[Your goal]
Return the full listing, keeping every line exactly as it is.

______

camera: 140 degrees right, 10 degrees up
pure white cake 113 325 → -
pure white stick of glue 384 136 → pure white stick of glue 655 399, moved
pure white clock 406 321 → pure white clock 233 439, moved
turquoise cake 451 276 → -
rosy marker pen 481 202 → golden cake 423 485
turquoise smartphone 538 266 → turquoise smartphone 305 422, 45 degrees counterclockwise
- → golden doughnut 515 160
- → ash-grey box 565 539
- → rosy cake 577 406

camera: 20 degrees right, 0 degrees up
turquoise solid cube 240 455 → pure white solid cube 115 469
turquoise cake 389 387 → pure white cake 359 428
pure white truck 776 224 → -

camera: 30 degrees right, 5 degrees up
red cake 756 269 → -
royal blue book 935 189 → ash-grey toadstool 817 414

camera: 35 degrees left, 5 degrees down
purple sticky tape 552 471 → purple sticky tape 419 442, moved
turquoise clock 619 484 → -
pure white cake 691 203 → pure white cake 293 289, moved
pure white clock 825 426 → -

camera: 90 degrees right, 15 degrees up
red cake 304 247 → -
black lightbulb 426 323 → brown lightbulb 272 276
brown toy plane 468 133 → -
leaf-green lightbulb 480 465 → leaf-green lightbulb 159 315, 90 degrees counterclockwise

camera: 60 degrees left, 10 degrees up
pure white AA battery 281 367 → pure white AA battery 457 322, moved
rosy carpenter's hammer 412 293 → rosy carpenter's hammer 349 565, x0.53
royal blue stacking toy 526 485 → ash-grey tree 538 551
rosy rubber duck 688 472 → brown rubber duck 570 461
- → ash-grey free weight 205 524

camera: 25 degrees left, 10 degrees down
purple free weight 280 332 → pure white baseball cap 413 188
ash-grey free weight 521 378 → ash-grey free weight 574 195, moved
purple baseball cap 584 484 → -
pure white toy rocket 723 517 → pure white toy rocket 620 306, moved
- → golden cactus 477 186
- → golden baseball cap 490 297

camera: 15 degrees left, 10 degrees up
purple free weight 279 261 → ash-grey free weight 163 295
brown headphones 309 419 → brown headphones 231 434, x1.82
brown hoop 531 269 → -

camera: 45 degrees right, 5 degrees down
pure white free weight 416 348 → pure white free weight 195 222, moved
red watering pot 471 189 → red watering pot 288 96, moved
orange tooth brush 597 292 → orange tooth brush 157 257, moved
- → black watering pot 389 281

______

[Solution to this exercise]
camera: 140 degrees right, 10 degrees up
pure white cake 113 325 → -
pure white stick of glue 384 136 → pure white stick of glue 655 399, moved
pure white clock 406 321 → pure white clock 233 439, moved
turquoise cake 451 276 → -
rosy marker pen 481 202 → golden cake 423 485
turquoise smartphone 538 266 → turquoise smartphone 305 422, 45 degrees counterclockwise
- → golden doughnut 515 160
- → ash-grey box 565 539
- → rosy cake 577 406

camera: 20 degrees right, 0 degrees up
turquoise solid cube 240 455 → pure white solid cube 115 469
turquoise cake 389 387 → pure white cake 359 428
pure white truck 776 224 → -

camera: 30 degrees right, 5 degrees up
red cake 756 269 → -
royal blue book 935 189 → ash-grey toadstool 817 414

camera: 35 degrees left, 5 degrees down
purple sticky tape 552 471 → purple sticky tape 419 442, moved
turquoise clock 619 484 → -
pure white cake 691 203 → pure white cake 293 289, moved
pure white clock 825 426 → -

camera: 90 degrees right, 15 degrees up
red cake 304 247 → -
black lightbulb 426 323 → brown lightbulb 272 276
brown toy plane 468 133 → -
leaf-green lightbulb 480 465 → leaf-green lightbulb 159 315, 90 degrees counterclockwise

camera: 60 degrees left, 10 degrees up
pure white AA battery 281 367 → pure white AA battery 457 322, moved
rosy carpenter's hammer 412 293 → rosy carpenter's hammer 349 565, x0.53
royal blue stacking toy 526 485 → ash-grey tree 538 551
rosy rubber duck 688 472 → brown rubber duck 570 461
- → ash-grey free weight 205 524

camera: 25 degrees left, 10 degrees down
purple free weight 280 332 → pure white baseball cap 413 188
ash-grey free weight 521 378 → ash-grey free weight 574 195, moved
purple baseball cap 584 484 → -
pure white toy rocket 723 517 → pure white toy rocket 620 306, moved
- → golden cactus 477 186
- → golden baseball cap 490 297

camera: 15 degrees left, 10 degrees up
purple free weight 279 261 → ash-grey free weight 163 295
brown headphones 309 419 → brown headphones 231 434, x1.82
brown hoop 531 269 → -

camera: 45 degrees right, 5 degrees down
pure white free weight 416 348 → pure white free weight 195 222, moved
red watering pot 471 189 → red watering pot 288 96, moved
orange tooth brush 597 292 → orange tooth brush 157 257, moved
- → black watering pot 389 281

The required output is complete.